◆ **DIRECTIONS FOR THIS TASK**:
Return the data below unaltered, but strip out the pictures.
START RECORD SET
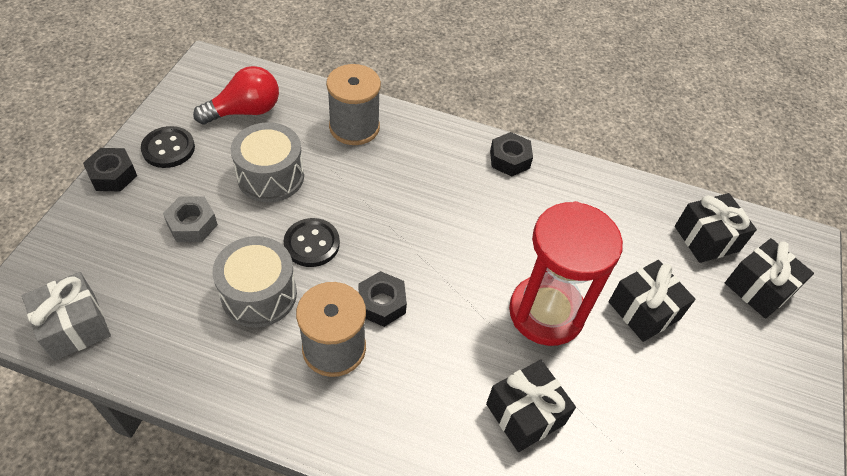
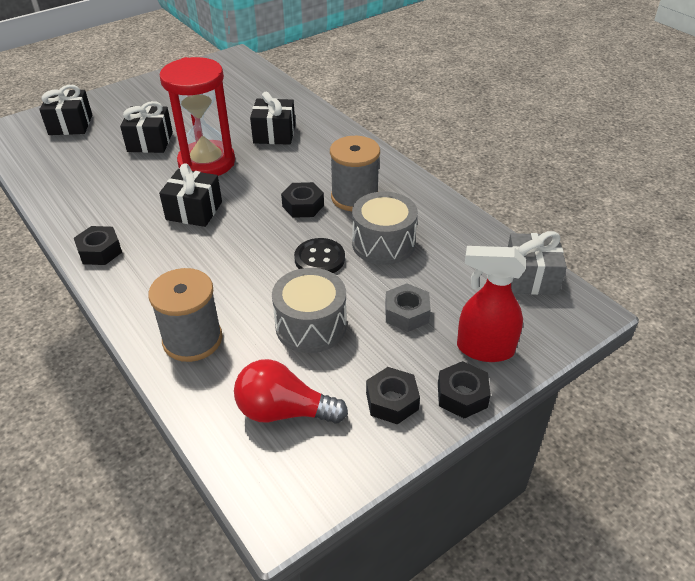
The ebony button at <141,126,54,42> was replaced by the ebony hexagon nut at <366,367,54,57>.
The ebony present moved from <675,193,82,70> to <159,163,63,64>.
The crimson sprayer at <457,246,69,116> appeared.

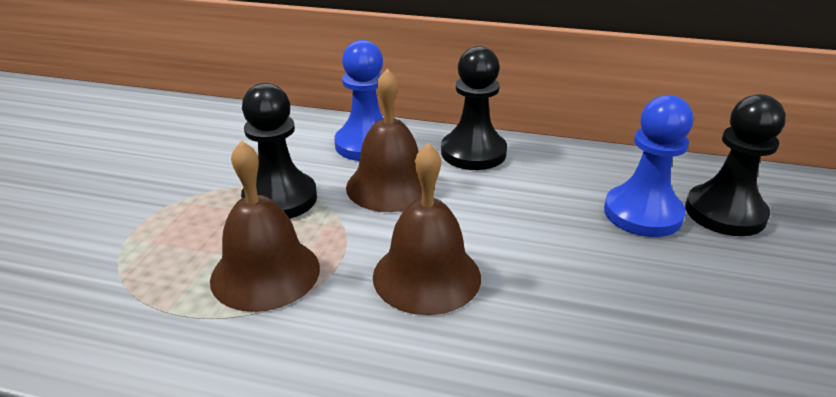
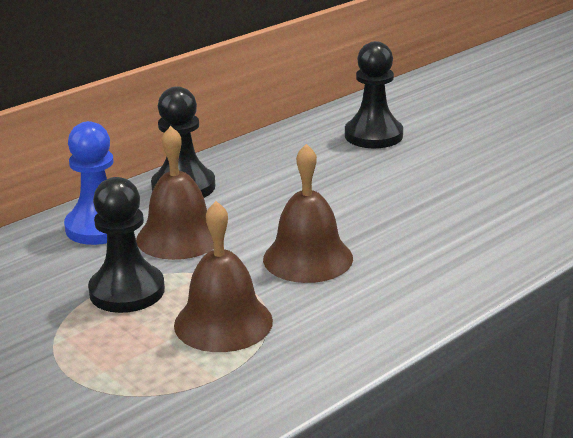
The cobalt game pawn at <604,95,89,142> disappeared.

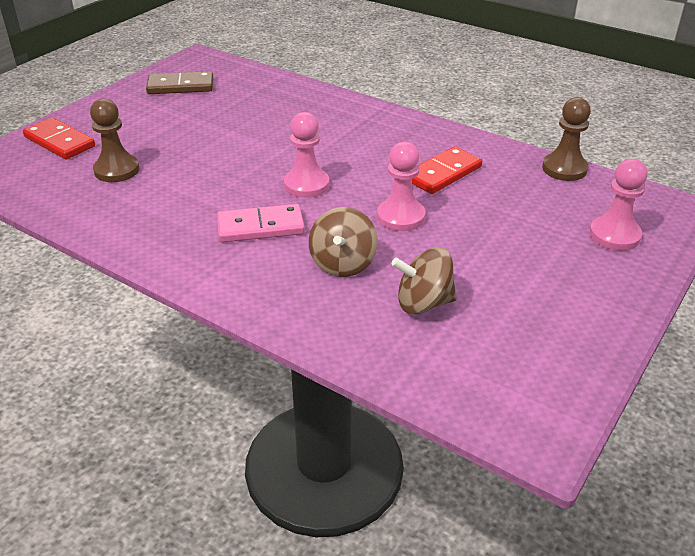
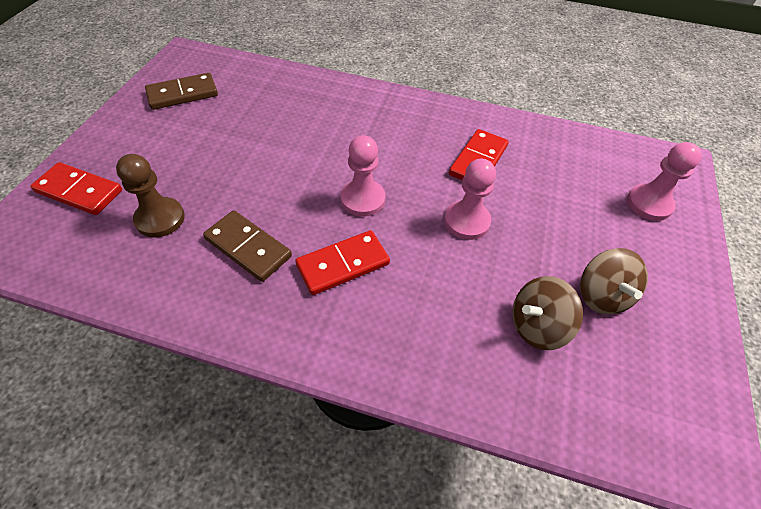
The rosy domino at <217,204,88,39> became the crimson domino at <295,230,95,65>.
The russet whirligig moved from <309,207,69,70> to <580,248,68,67>.
The russet game pawn at <542,97,49,84> disappeared.
The russet domino at <203,210,89,72> appeared.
END RECORD SET
◆ **YOUR SOLUTION**:
The ebony button at <141,126,54,42> was replaced by the ebony hexagon nut at <366,367,54,57>.
The ebony present moved from <675,193,82,70> to <159,163,63,64>.
The crimson sprayer at <457,246,69,116> appeared.

The cobalt game pawn at <604,95,89,142> disappeared.

The rosy domino at <217,204,88,39> became the crimson domino at <295,230,95,65>.
The russet whirligig moved from <309,207,69,70> to <580,248,68,67>.
The russet game pawn at <542,97,49,84> disappeared.
The russet domino at <203,210,89,72> appeared.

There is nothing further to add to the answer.